- **WORK ORDER**:
For the records that follow, please set down exactly the lines between the one holding "(410, 338) = (416, 280): pink" and the one holding "(443, 537) = (500, 171): pink", inclusive, and only those.

- **DATA IN THIS EXERCISE**:
+ + + + + + +

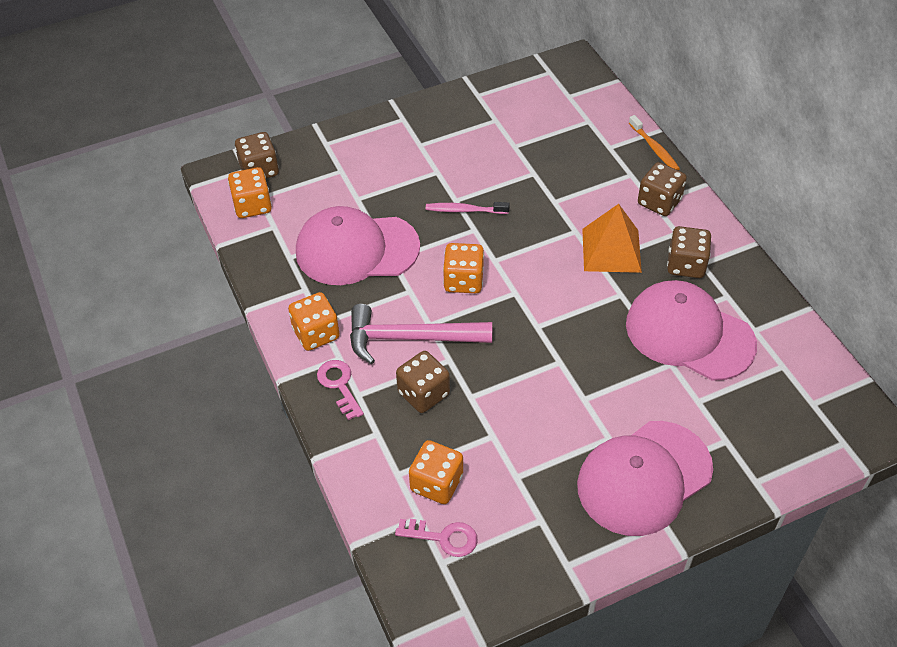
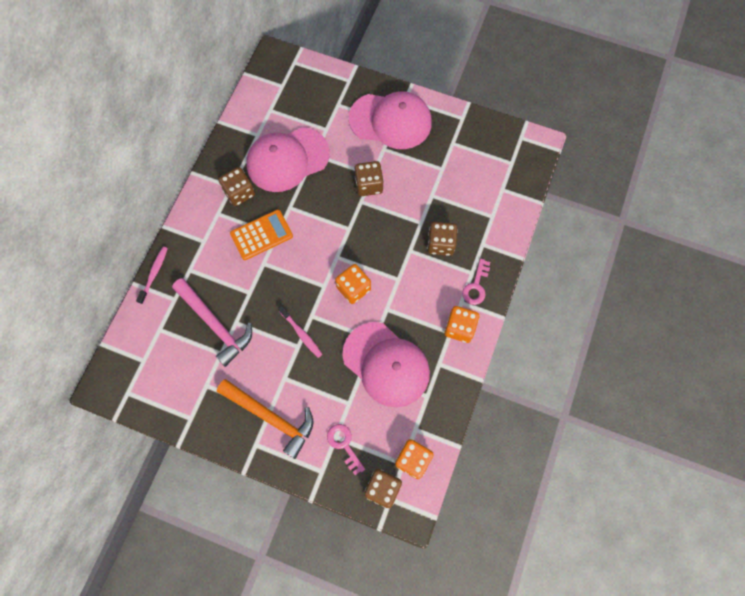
camera: 135 degrees left, 20 degrees up
(410, 338) = (416, 280): pink hammer -> pink hammer (215, 324)
(412, 141) = (271, 417): none -> orange hammer
(436, 483) = (479, 196): orange dice -> none
(443, 537) = (500, 171): pink key -> pink key (344, 445)
(611, 250) = (261, 235): orange pyramid -> orange calculator
(654, 148) = (154, 274): orange toothbrush -> pink toothbrush
(659, 202) = (200, 238): brown dice -> brown dice (369, 185)
(689, 334) = (287, 159): pink cap -> pink cap turned 75 degrees clockwise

+ + + + + + +

- **OUTPUT FOR THIS EXERCISE**:
(410, 338) = (416, 280): pink hammer -> pink hammer (215, 324)
(412, 141) = (271, 417): none -> orange hammer
(436, 483) = (479, 196): orange dice -> none
(443, 537) = (500, 171): pink key -> pink key (344, 445)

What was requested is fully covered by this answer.